Only the stretch of the listing below that runs from the line with "(305, 333) = (495, 293): black" through the line with "(540, 340) = (600, 187): black" is to be printed, exactly and with both ends.

Start of INFORMATION SHOWN

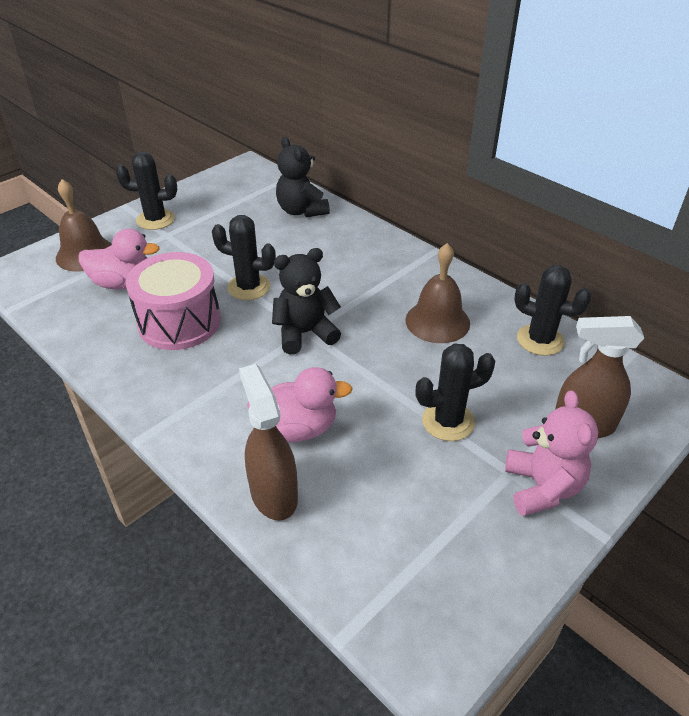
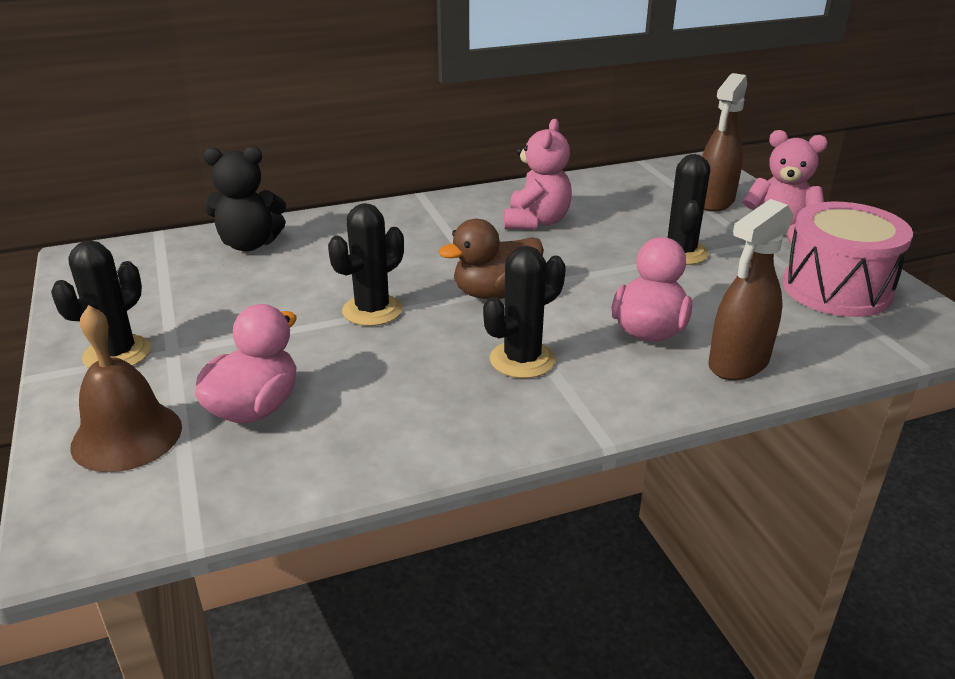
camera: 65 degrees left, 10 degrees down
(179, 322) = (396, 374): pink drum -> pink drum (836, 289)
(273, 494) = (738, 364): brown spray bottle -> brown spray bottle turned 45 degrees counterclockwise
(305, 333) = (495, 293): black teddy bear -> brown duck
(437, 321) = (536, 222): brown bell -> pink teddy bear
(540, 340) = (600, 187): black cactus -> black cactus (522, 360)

End of INFORMATION SHOWN
Start of INFORMATION SHOWN

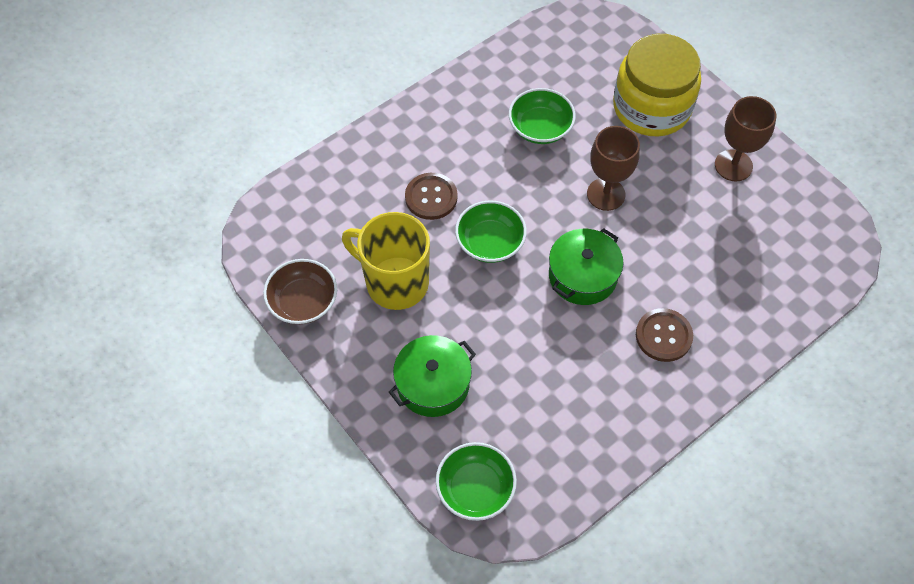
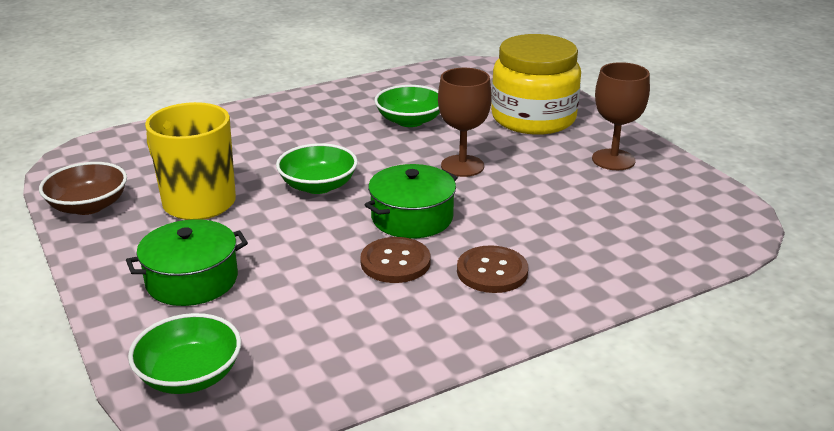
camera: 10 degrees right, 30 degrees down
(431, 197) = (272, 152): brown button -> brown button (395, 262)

End of INFORMATION SHOWN

- ANSWER TO THIS EXERCISE
(305, 333) = (495, 293): black teddy bear -> brown duck
(437, 321) = (536, 222): brown bell -> pink teddy bear
(540, 340) = (600, 187): black cactus -> black cactus (522, 360)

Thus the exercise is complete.